→ TASK BRIEF: Only the lines from the one holding "TOF pin SDA: D1 -> D5" through the end of the material are to be repeated, exactly and without pictures.

→ EXERCISE MATERIALS:
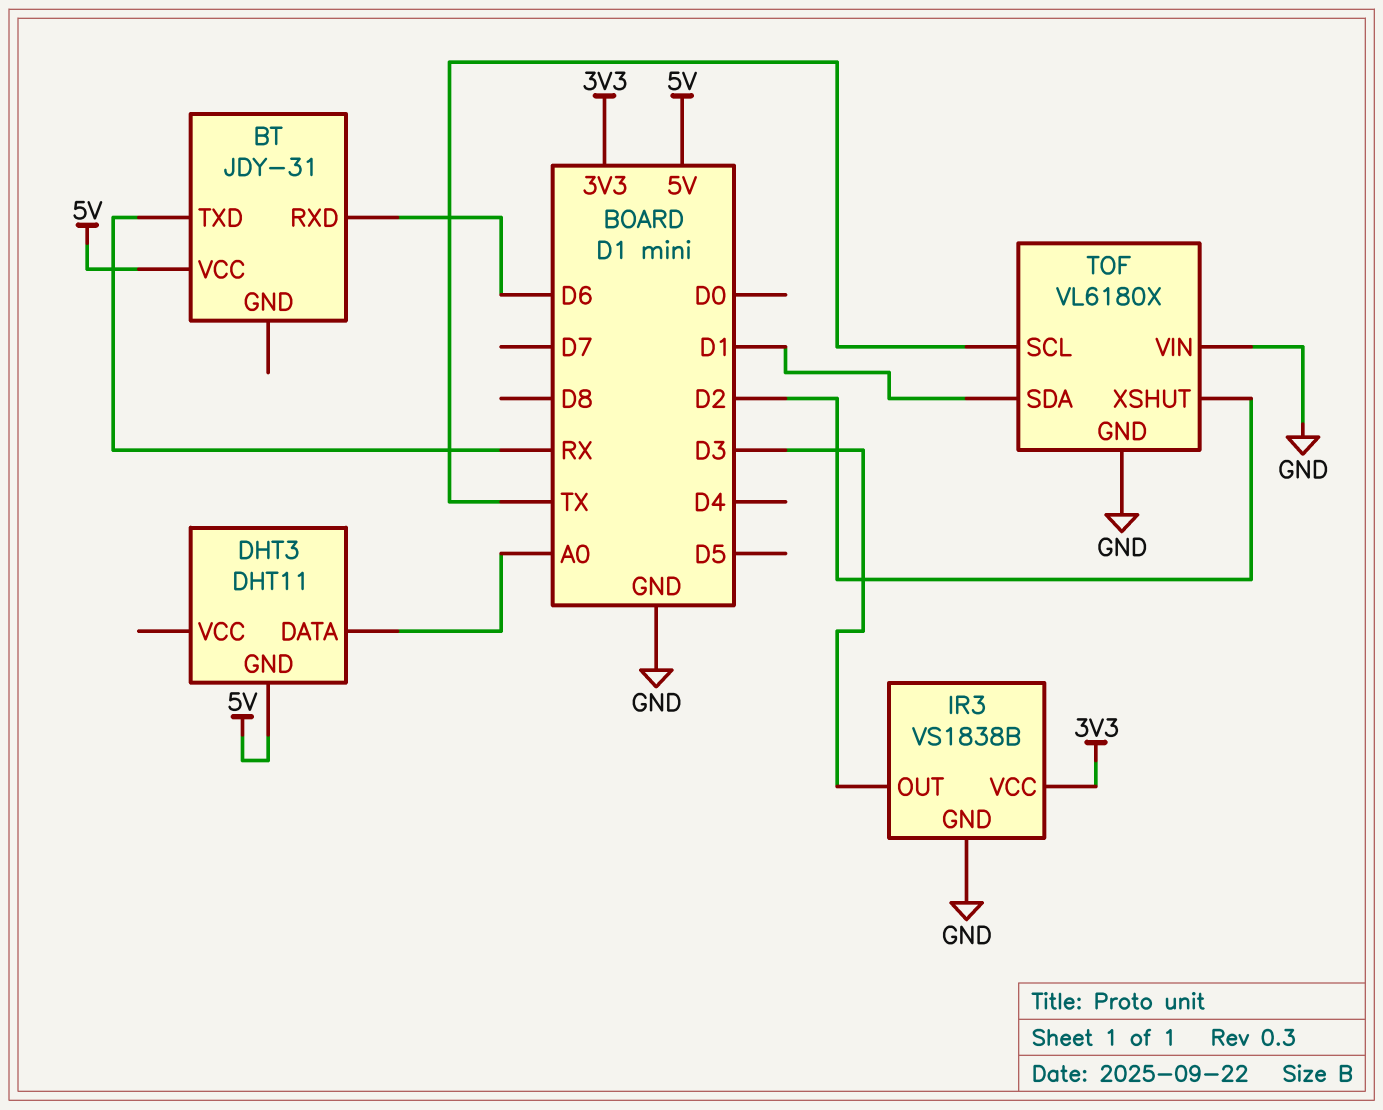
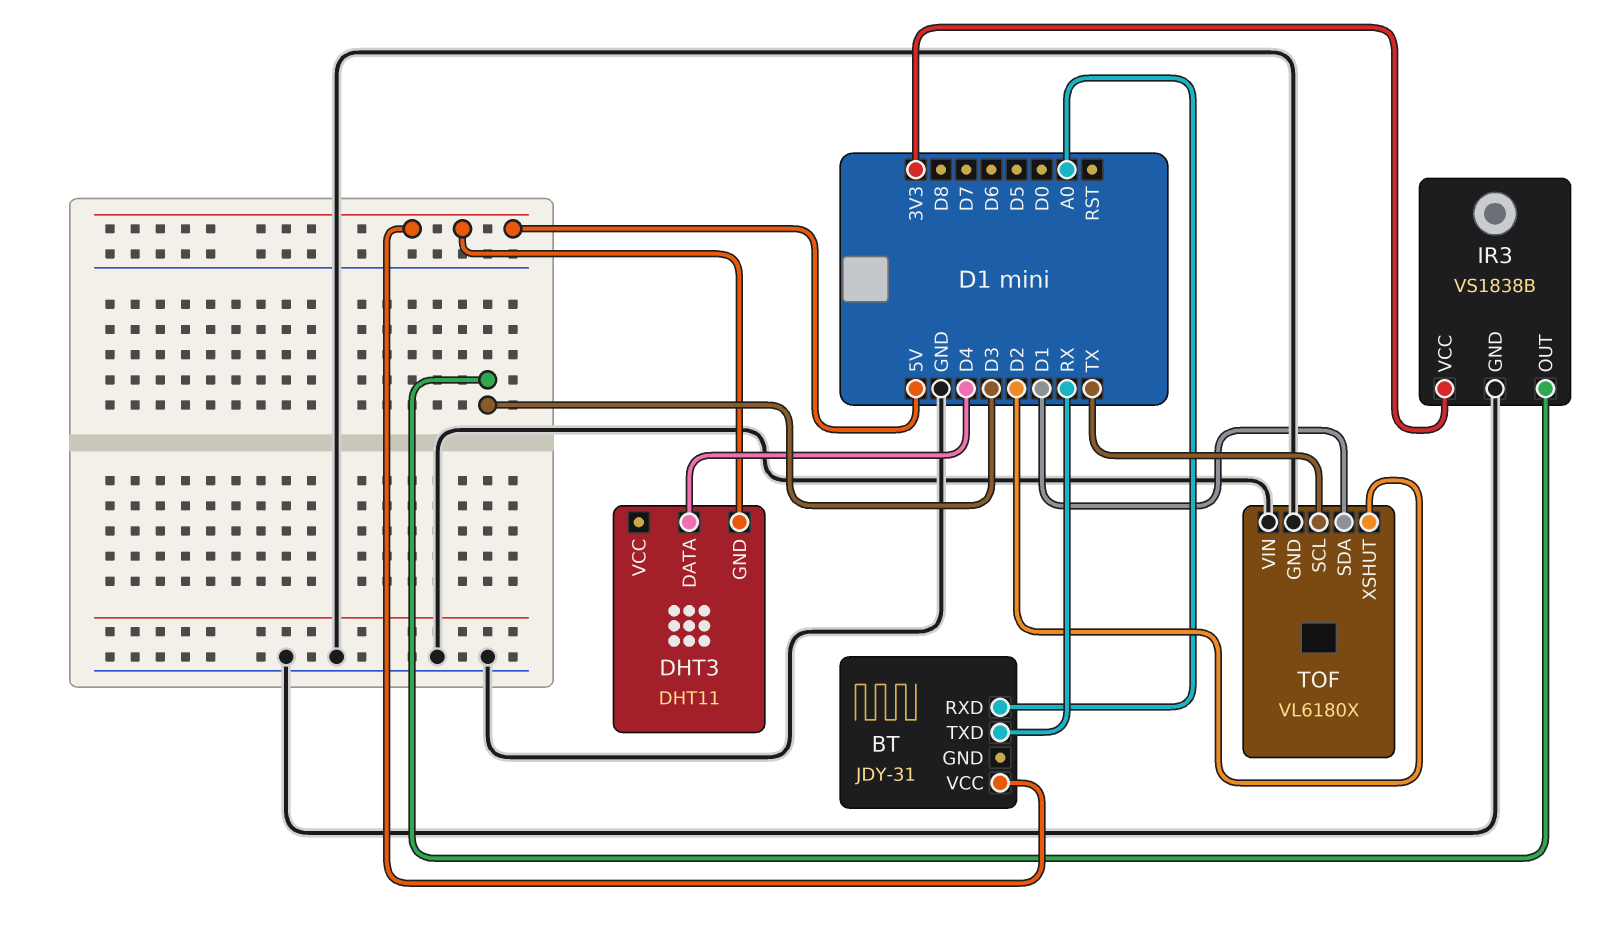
BT pin RXD: D6 -> A0
DHT3 pin DATA: A0 -> D4

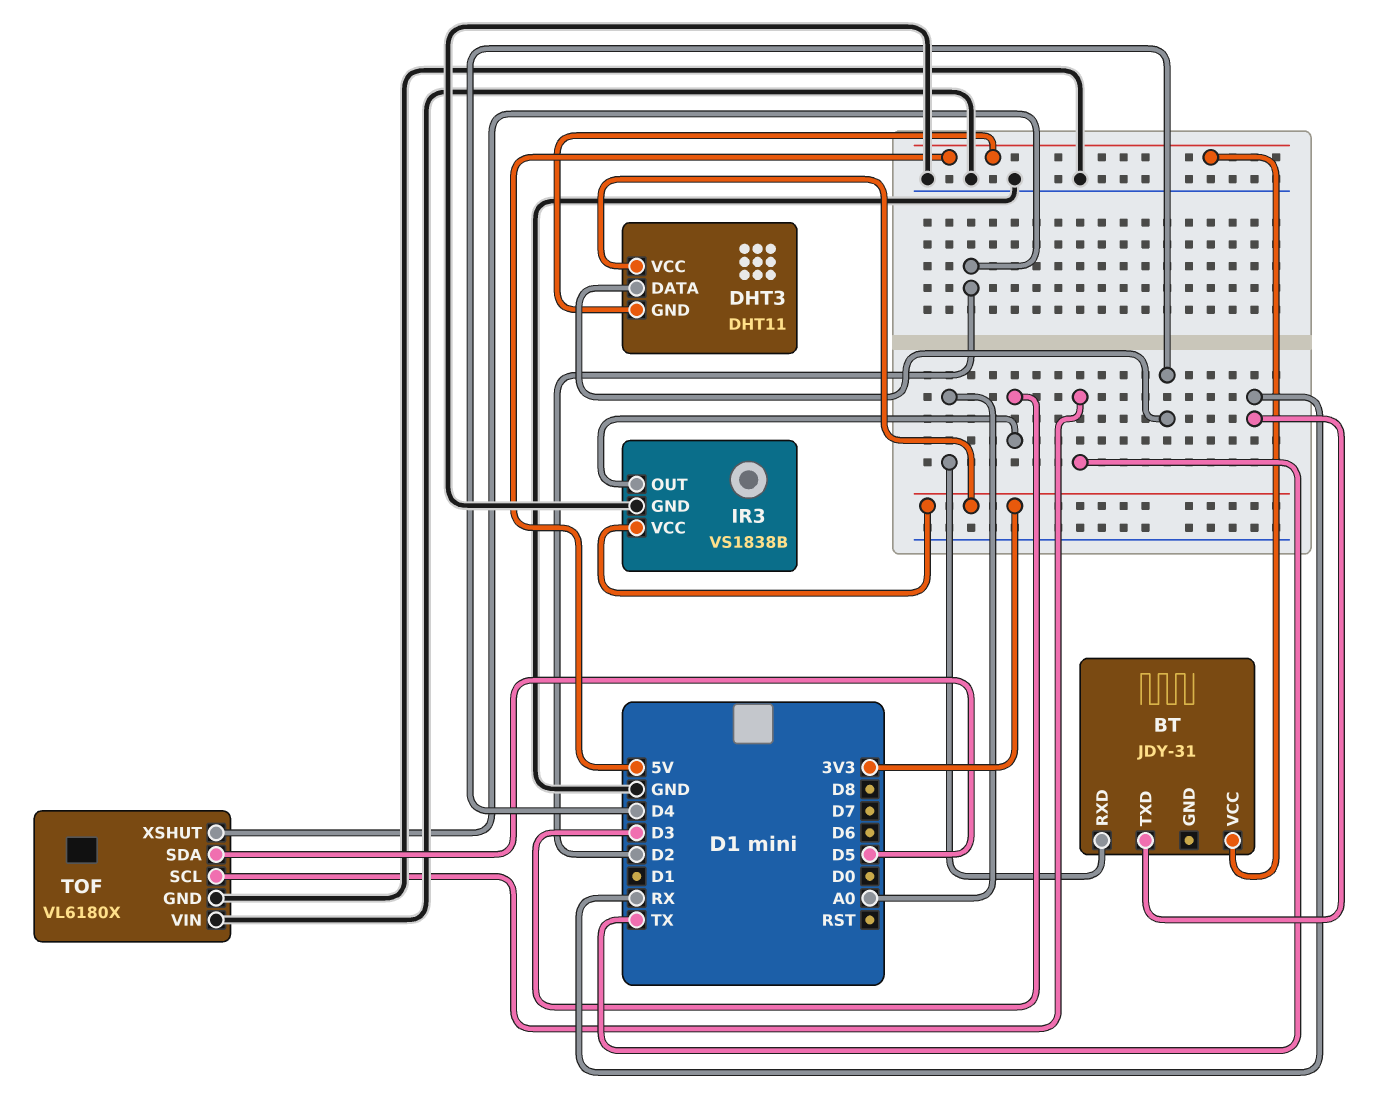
DHT3 pin VCC: none -> 3V3
TOF pin SDA: D1 -> D5

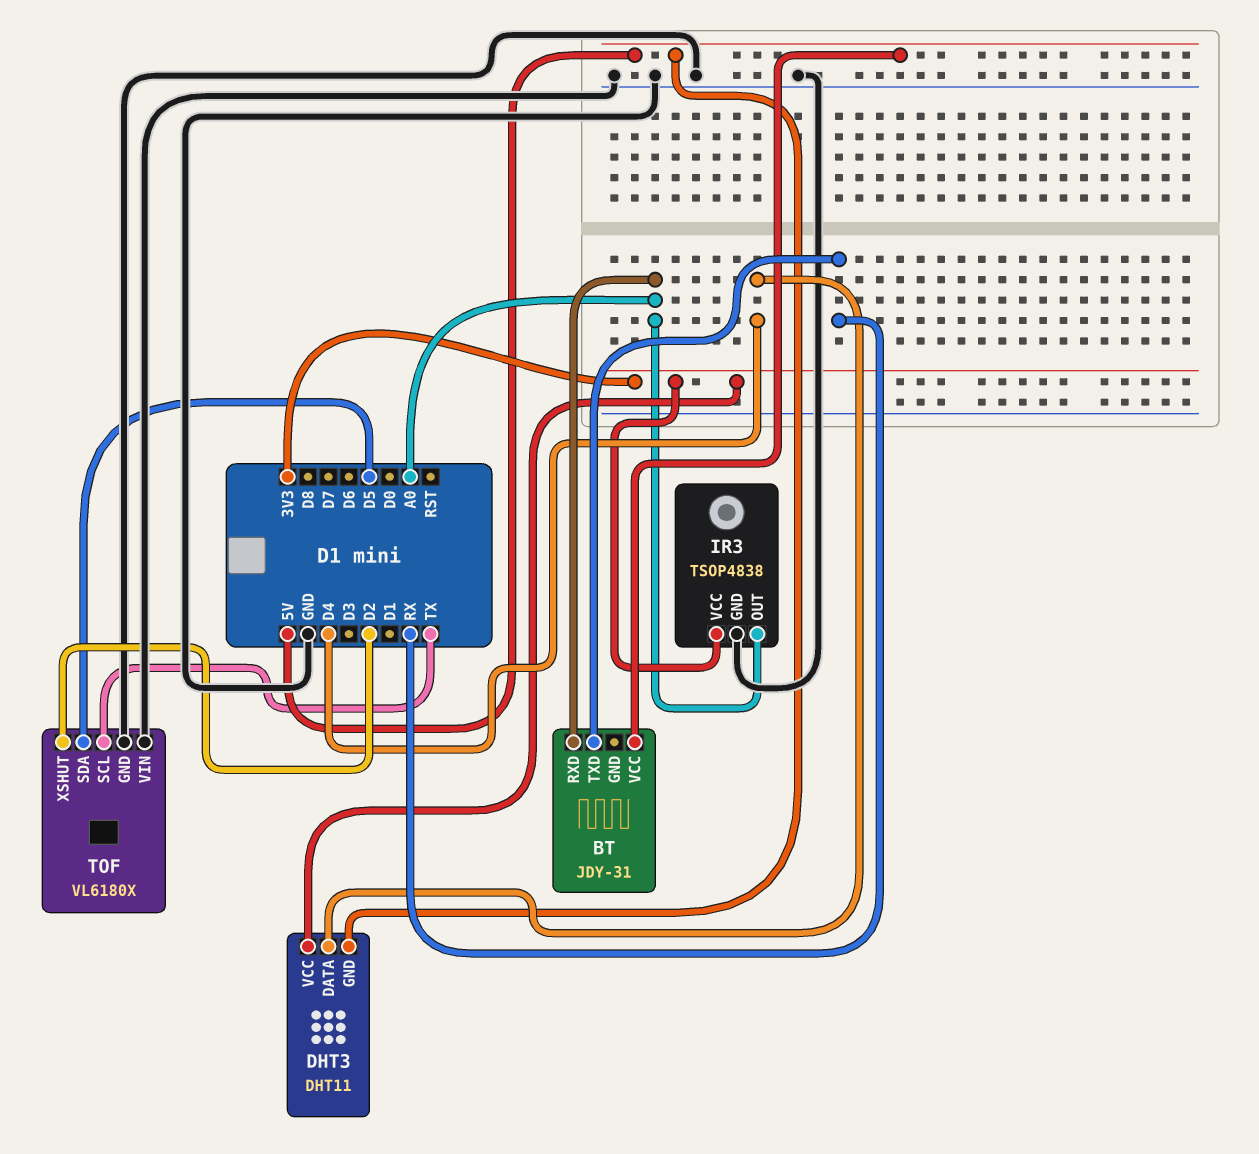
IR3: VS1838B -> TSOP4838
IR3 pin OUT: D3 -> A0

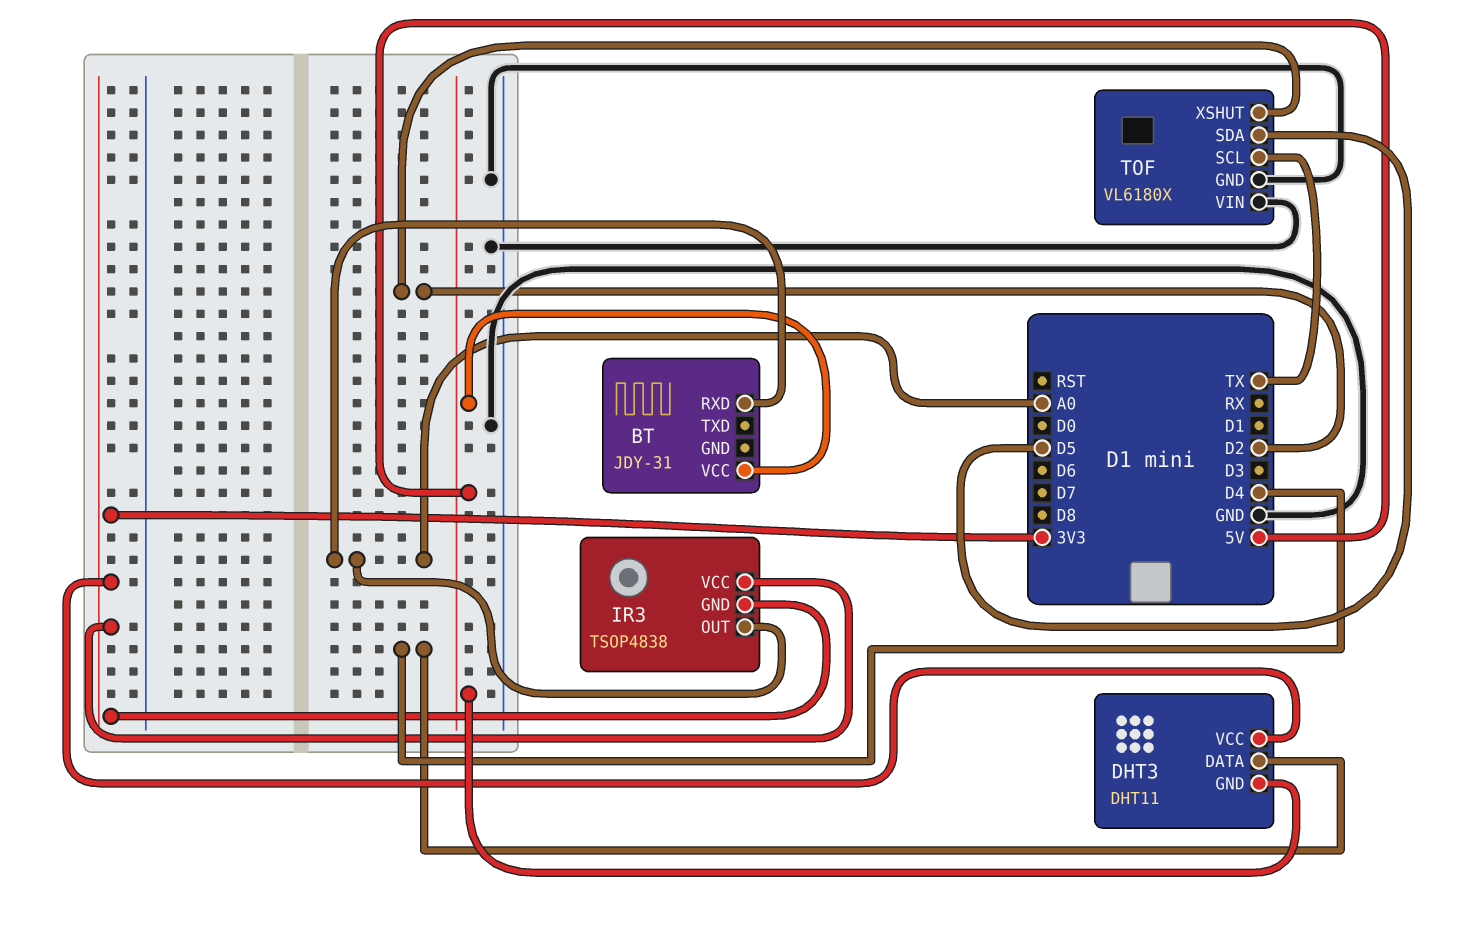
BT pin TXD: RX -> none
IR3 pin GND: GND -> 3V3

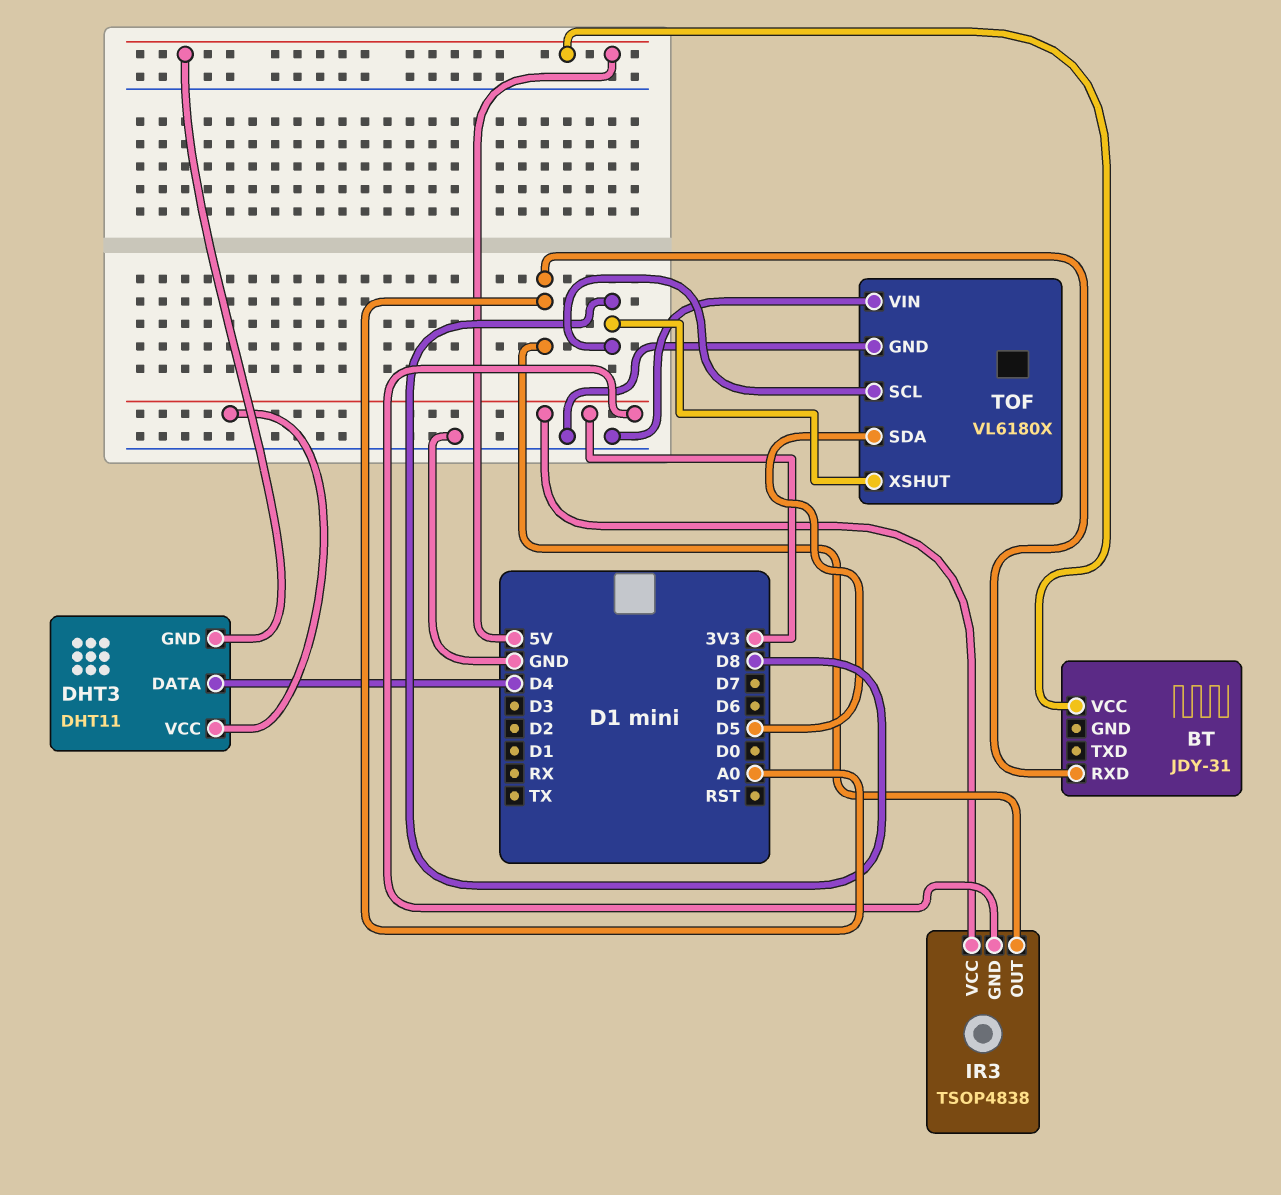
TOF pin SCL: TX -> D8
TOF pin XSHUT: D2 -> D8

→ SOLUTION BELOW:
TOF pin SDA: D1 -> D5

IR3: VS1838B -> TSOP4838
IR3 pin OUT: D3 -> A0

BT pin TXD: RX -> none
IR3 pin GND: GND -> 3V3

TOF pin SCL: TX -> D8
TOF pin XSHUT: D2 -> D8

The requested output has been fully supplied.